Material for this exercise Block Start

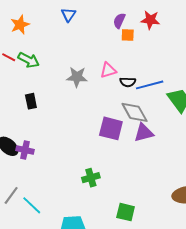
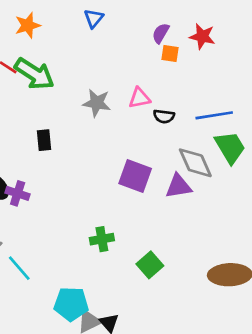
green arrow: (29, 60) -> (34, 74), size x1.4
blue line: (150, 85) -> (214, 115), moved
black rectangle: (31, 101) -> (44, 140), moved
gray diamond: (135, 112) -> (195, 163), moved
green square: (126, 212) -> (150, 265), moved, turned 30

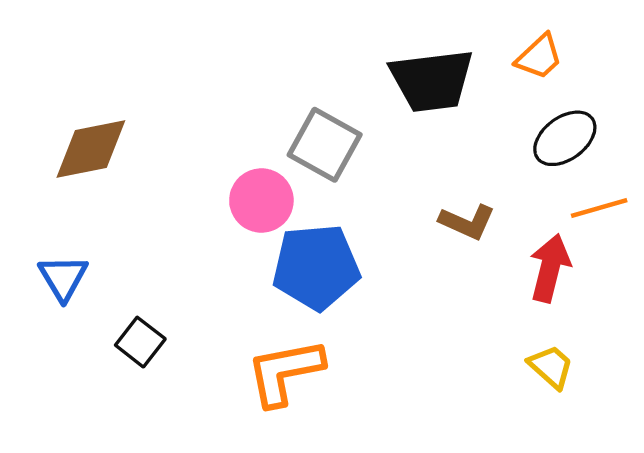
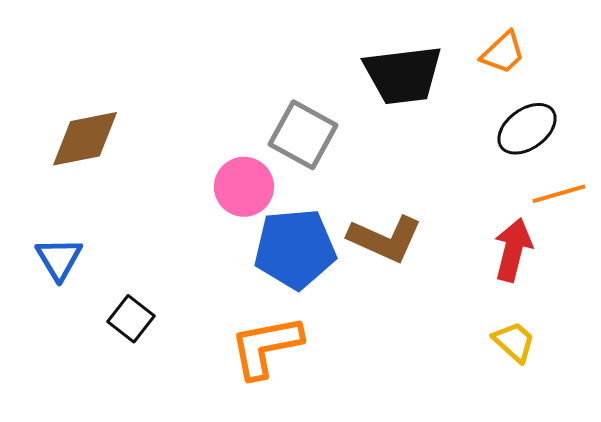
brown L-shape: (467, 222) -> (385, 239), moved, size x1.4

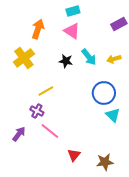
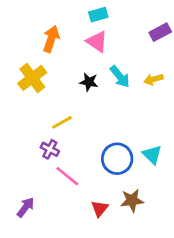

Material for this exercise Block End

__What is required__: Your answer should be one number, the count of lines above that hold "size".

__Exercise solution__: 2